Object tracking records
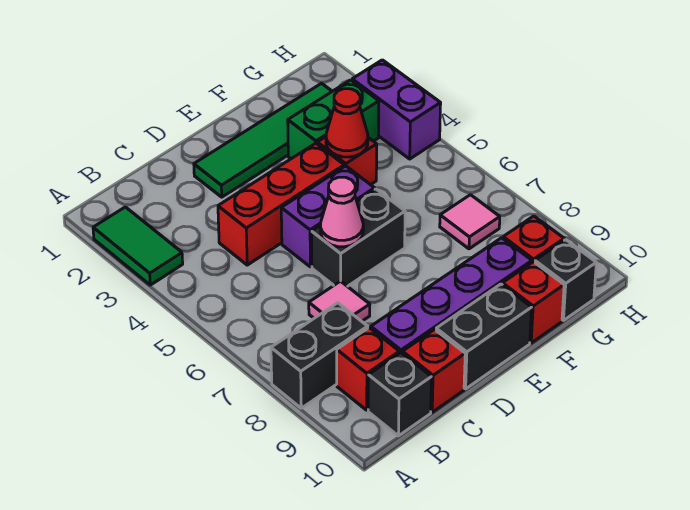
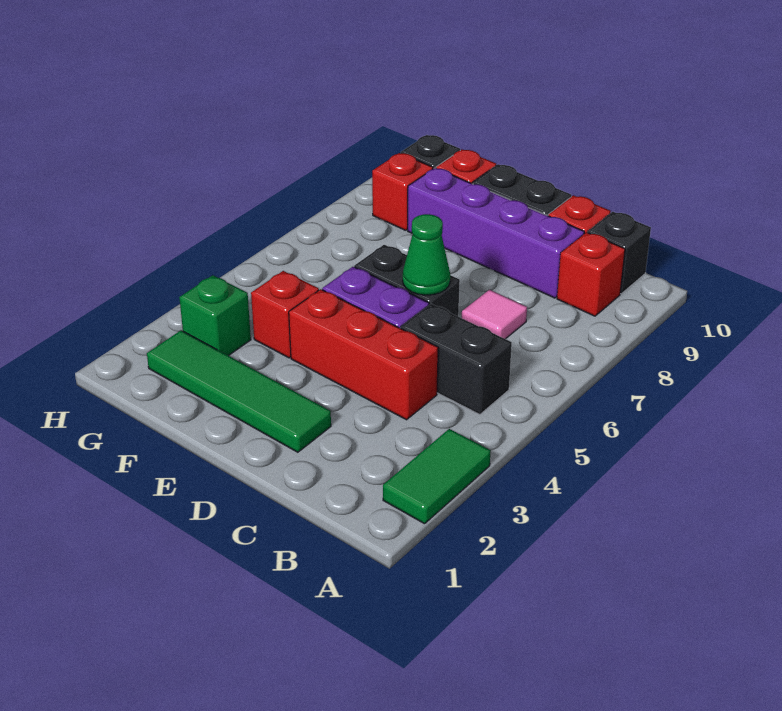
black brick A8:B8 level 1 -> black brick B5:C5 level 1
pink cone D6 level 2 -> green cone D6 level 2
green brick F3:G3 level 1 -> green brick G3 level 1
red cone F4 level 2 -> none
pink tile G7 level 1 -> none
purple brick H3:H4 level 1 -> none

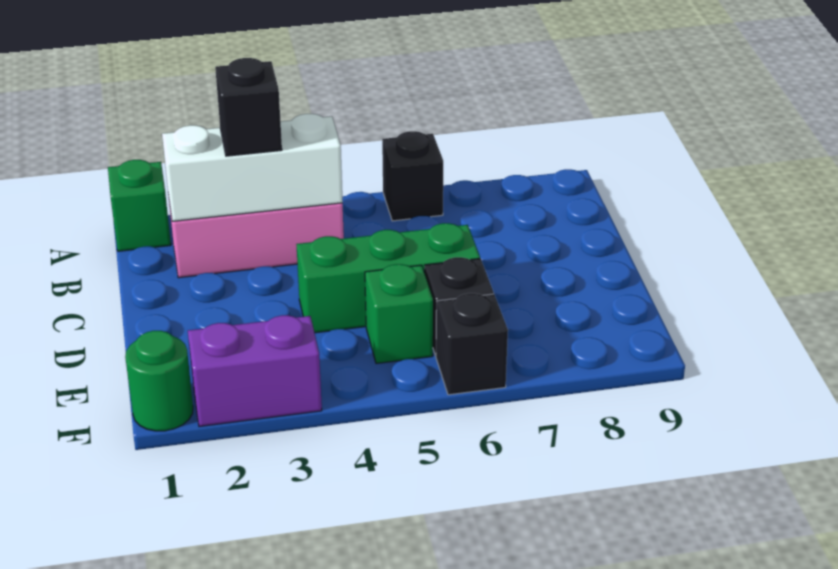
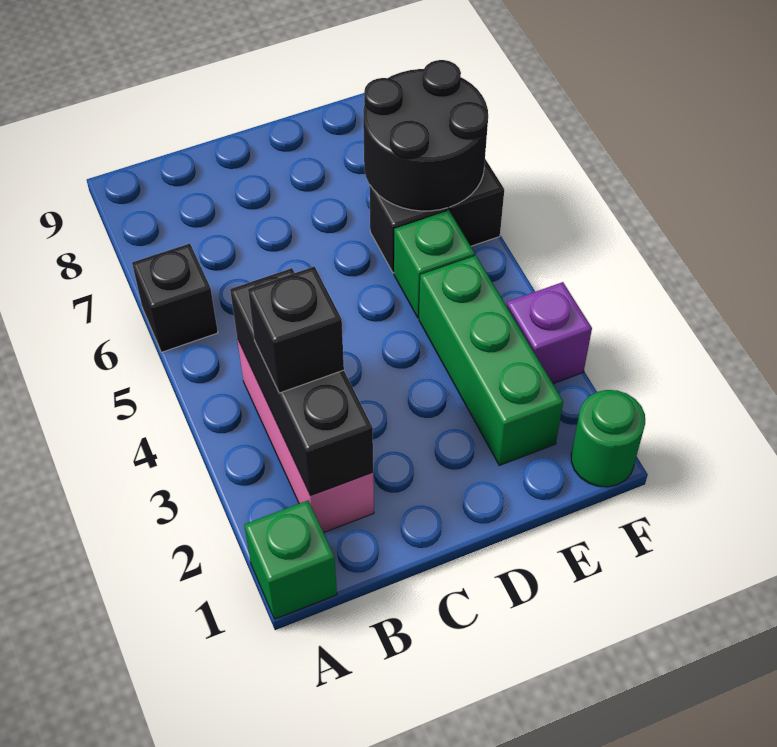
white brick B2:B4 level 2 -> black brick B2:B4 level 2
green brick D4:D6 level 1 -> green brick E2:E4 level 1
none -> black round brick E6:F7 level 2
purple brick F2:F3 level 1 -> purple brick F3 level 1

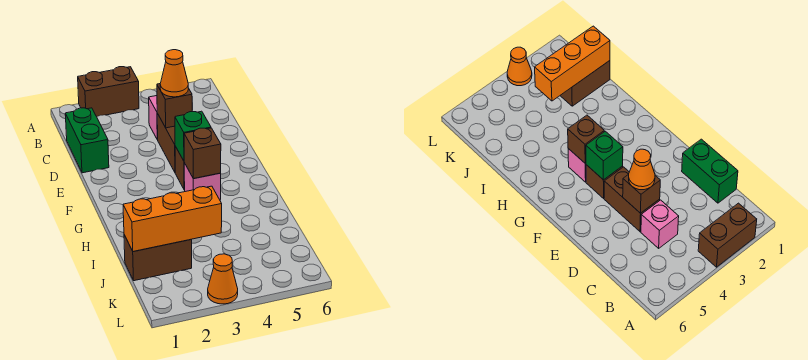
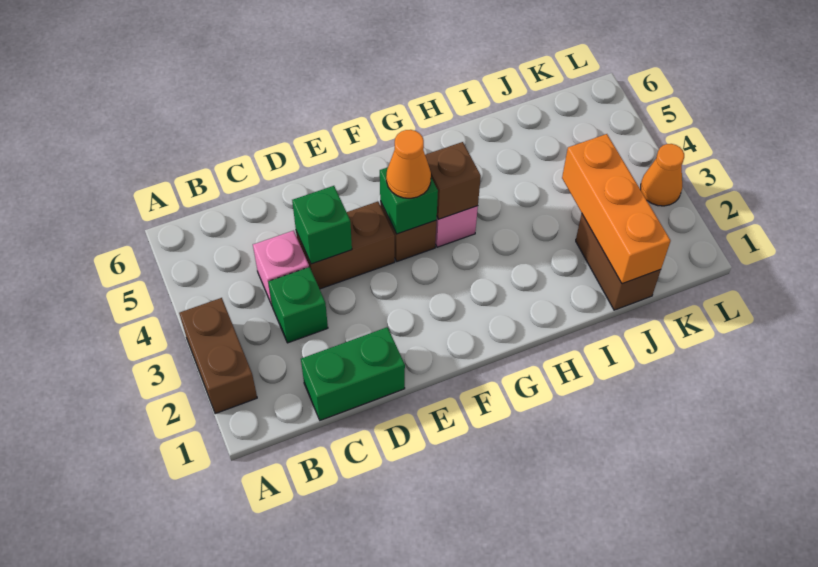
none -> green brick C3 level 1
brown brick D4 level 2 -> green brick D4 level 2
orange cone D4 level 3 -> orange cone F4 level 3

Activity =>
Both ends included, copy the lines from the one holding "green brick D4:D6" to the last line of the entries exactly, with all pictures left out.

Exercise answer =>
green brick D4:D6 level 1 -> green brick E2:E4 level 1
none -> black round brick E6:F7 level 2
purple brick F2:F3 level 1 -> purple brick F3 level 1

none -> green brick C3 level 1
brown brick D4 level 2 -> green brick D4 level 2
orange cone D4 level 3 -> orange cone F4 level 3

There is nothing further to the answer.